§ Task goal
Lines with the word "fish" in them are the ones to copy from the records.

[Exercise material]

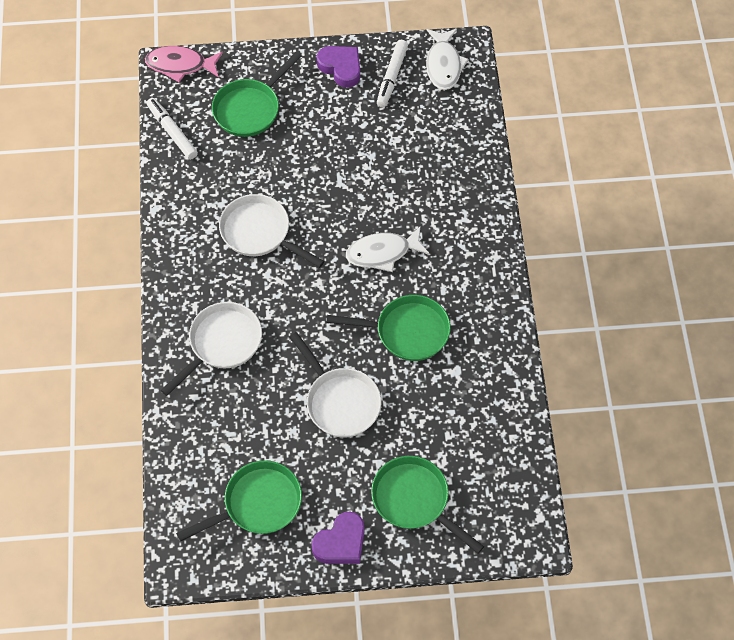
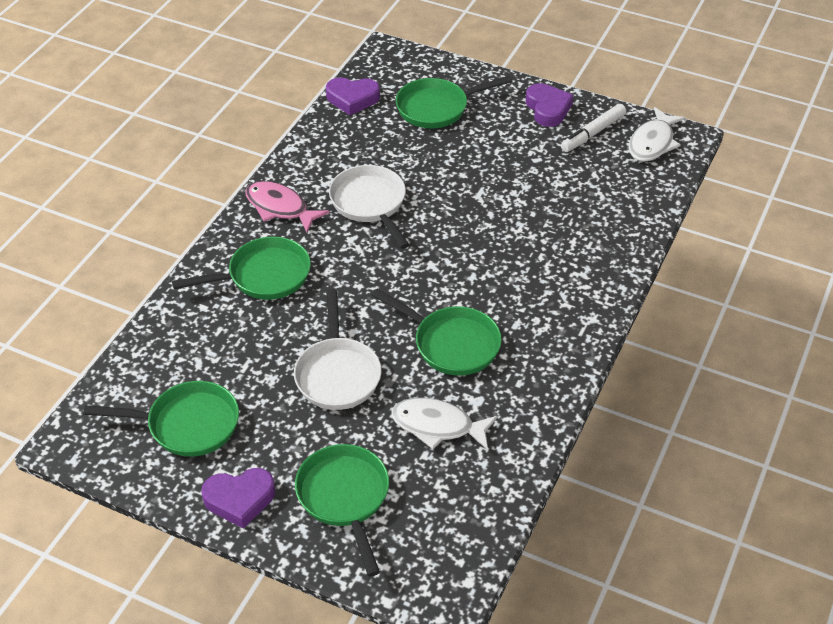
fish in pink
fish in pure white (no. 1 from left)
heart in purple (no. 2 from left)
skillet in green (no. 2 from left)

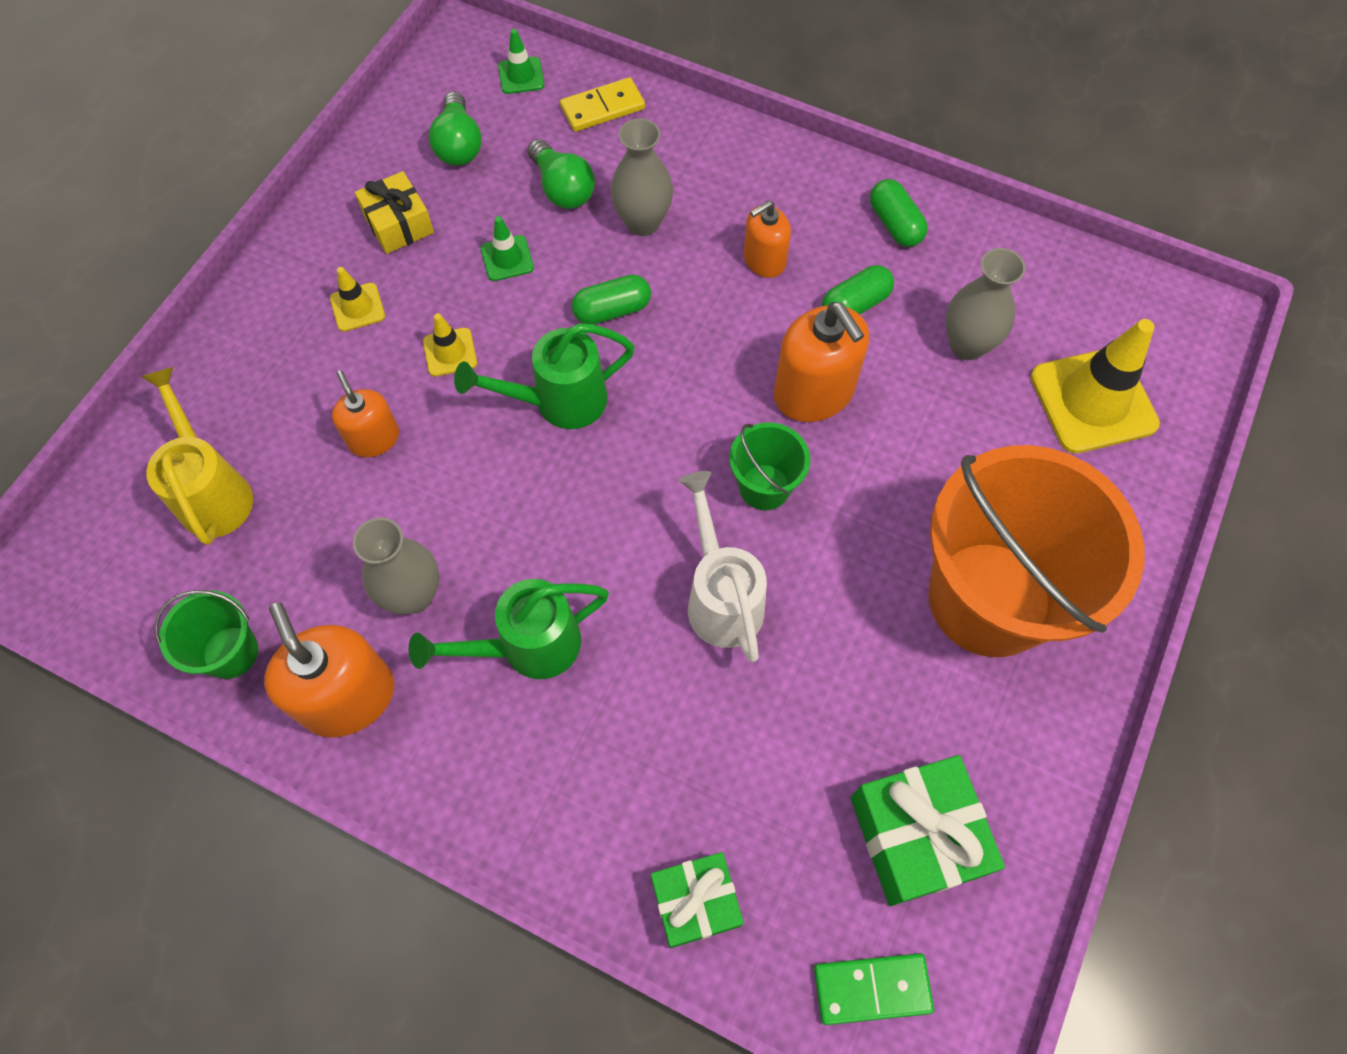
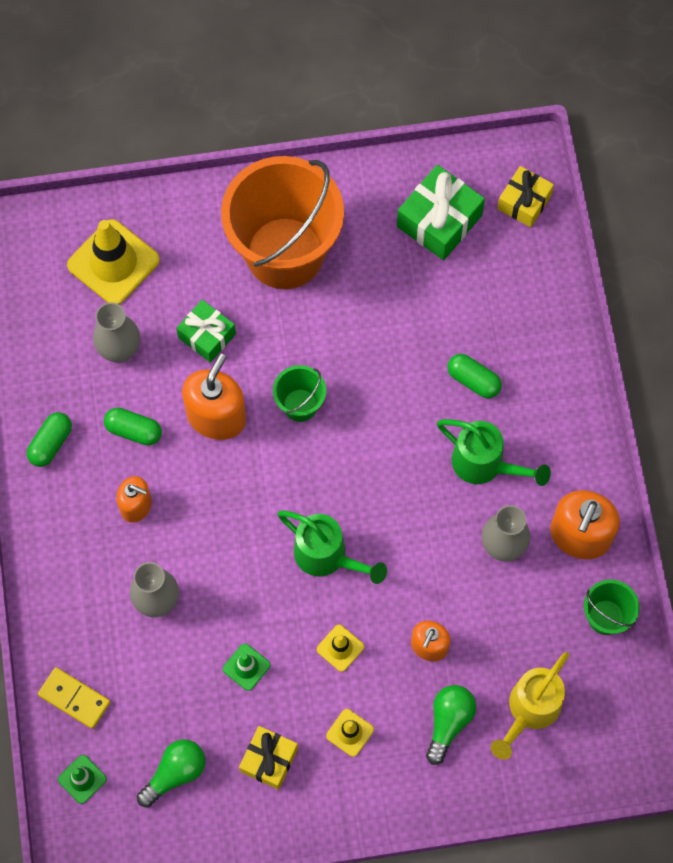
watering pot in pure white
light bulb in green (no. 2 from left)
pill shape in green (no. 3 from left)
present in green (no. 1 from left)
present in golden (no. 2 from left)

[/Exercise material]

§ Completed exercise
fish in pink
fish in pure white (no. 1 from left)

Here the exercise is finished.